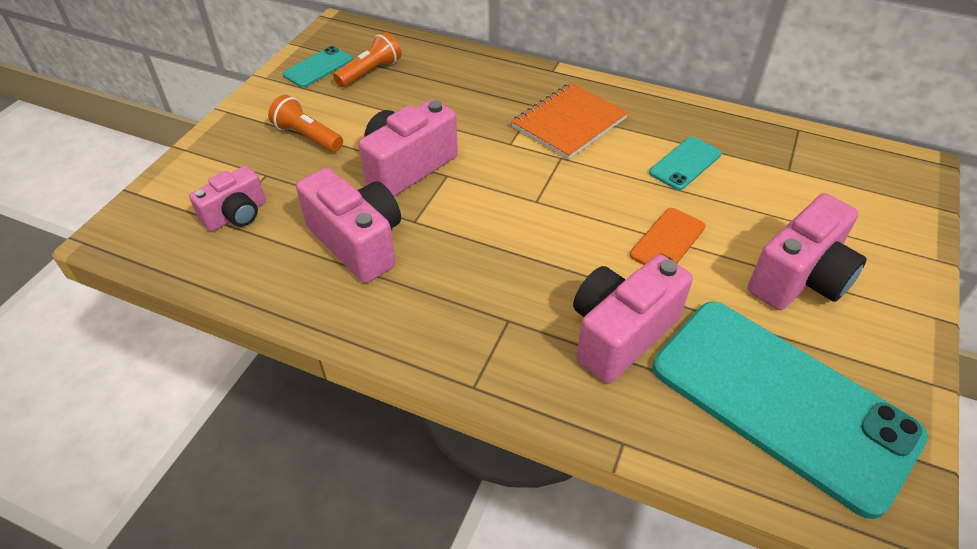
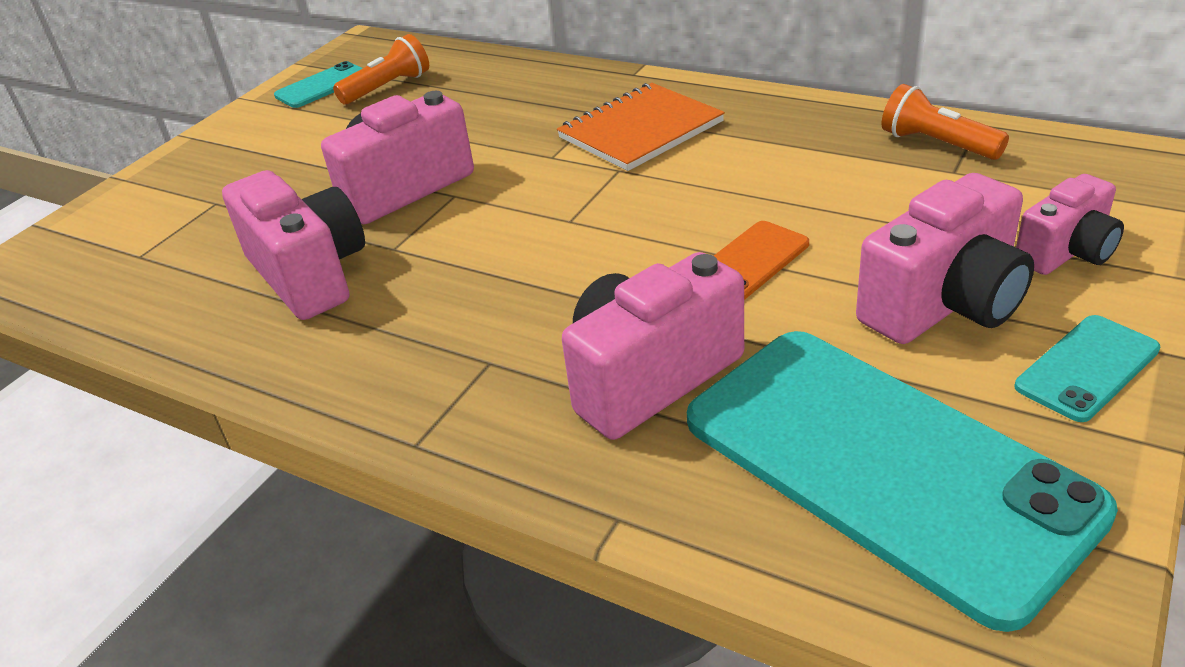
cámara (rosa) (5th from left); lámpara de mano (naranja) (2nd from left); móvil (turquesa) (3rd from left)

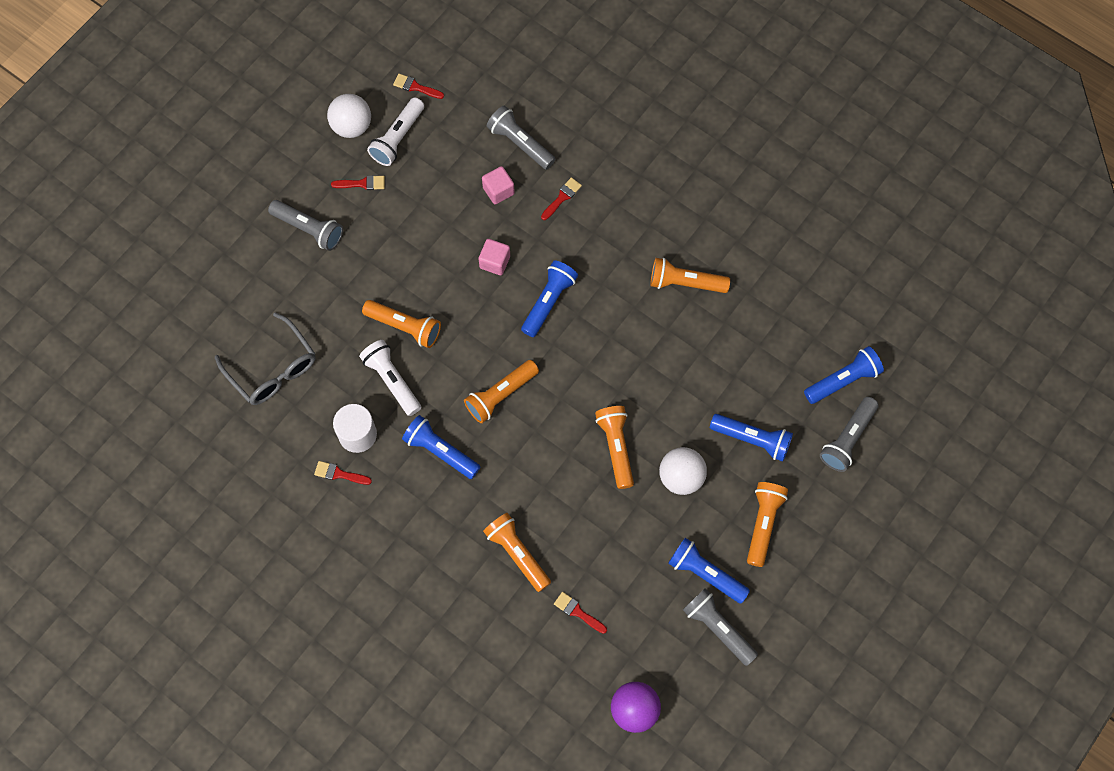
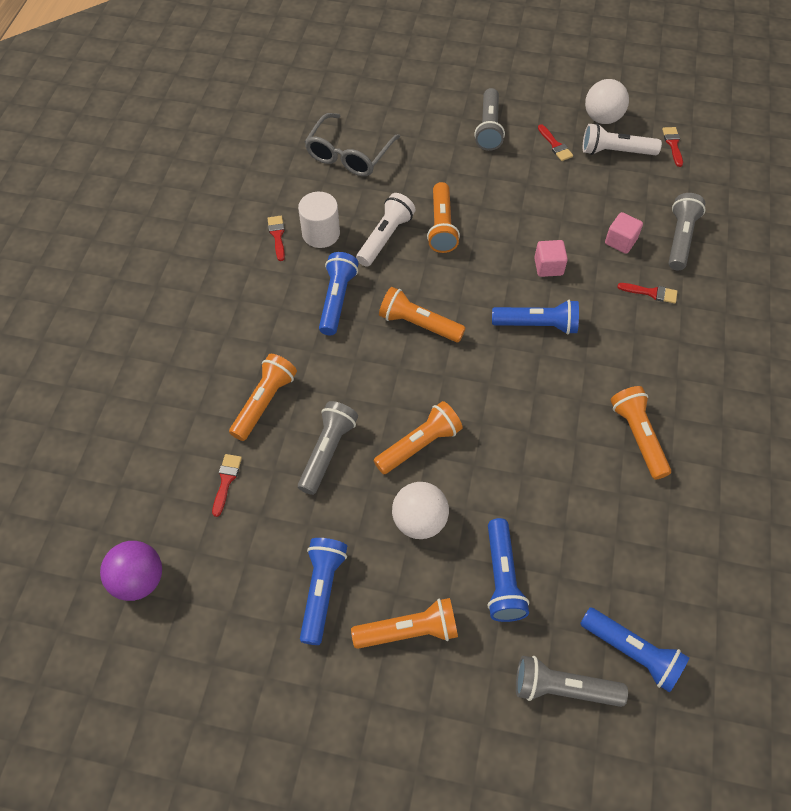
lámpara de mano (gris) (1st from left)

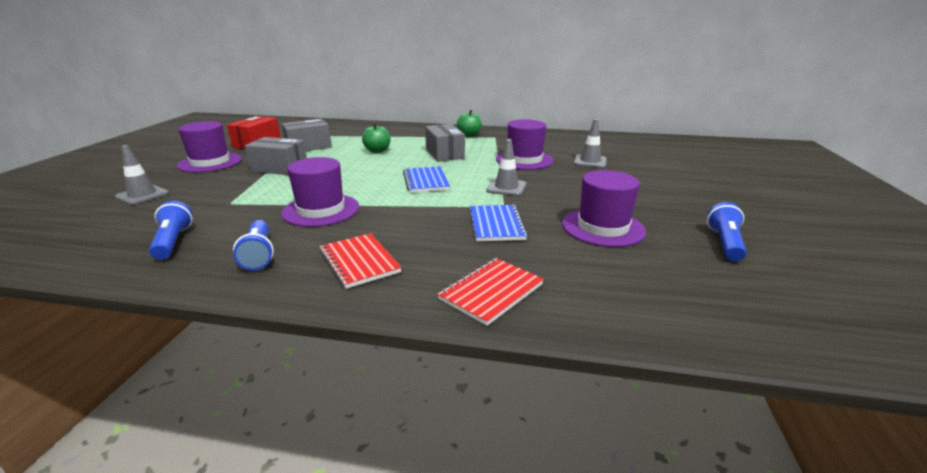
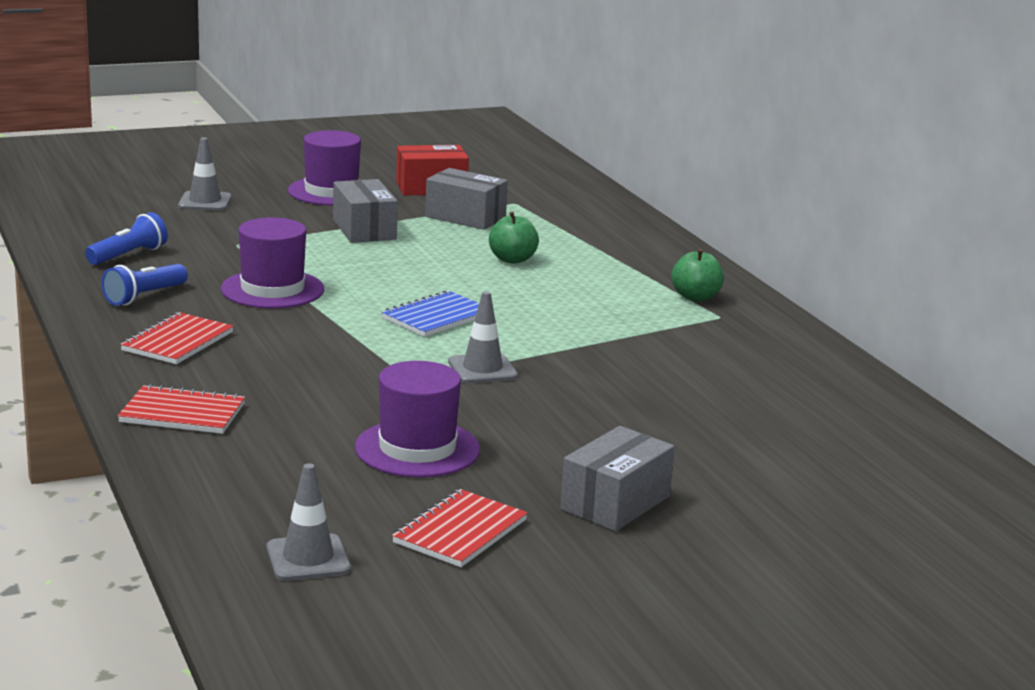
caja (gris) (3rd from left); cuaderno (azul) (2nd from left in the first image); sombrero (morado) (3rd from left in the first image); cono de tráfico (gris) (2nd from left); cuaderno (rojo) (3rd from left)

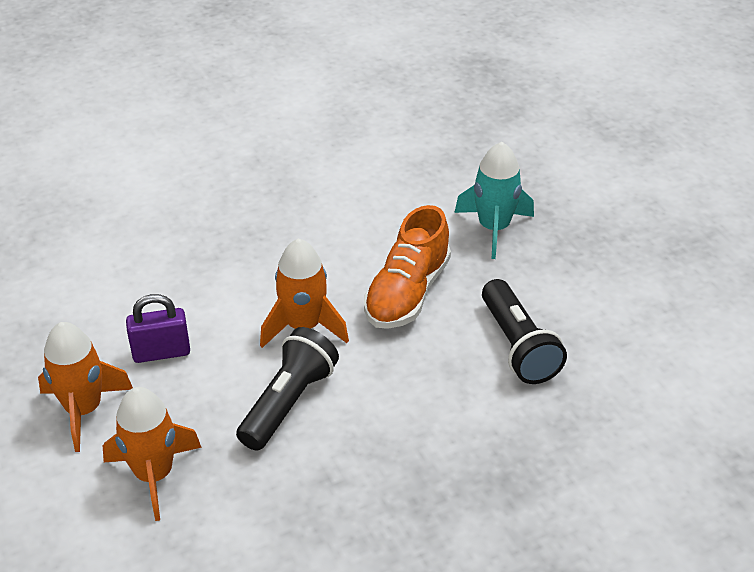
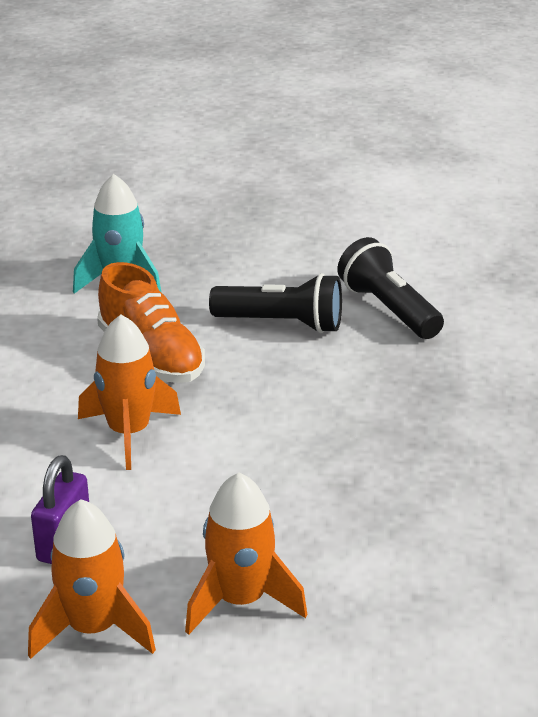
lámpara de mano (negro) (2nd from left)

*YOUR OBJECTIVE*
Return the material above verbatim, minus the pictures.

*RESULT OF THIS TASK*
cámara (rosa) (5th from left); lámpara de mano (naranja) (2nd from left); móvil (turquesa) (3rd from left)

lámpara de mano (gris) (1st from left)

caja (gris) (3rd from left); cuaderno (azul) (2nd from left in the first image); sombrero (morado) (3rd from left in the first image); cono de tráfico (gris) (2nd from left); cuaderno (rojo) (3rd from left)

lámpara de mano (negro) (2nd from left)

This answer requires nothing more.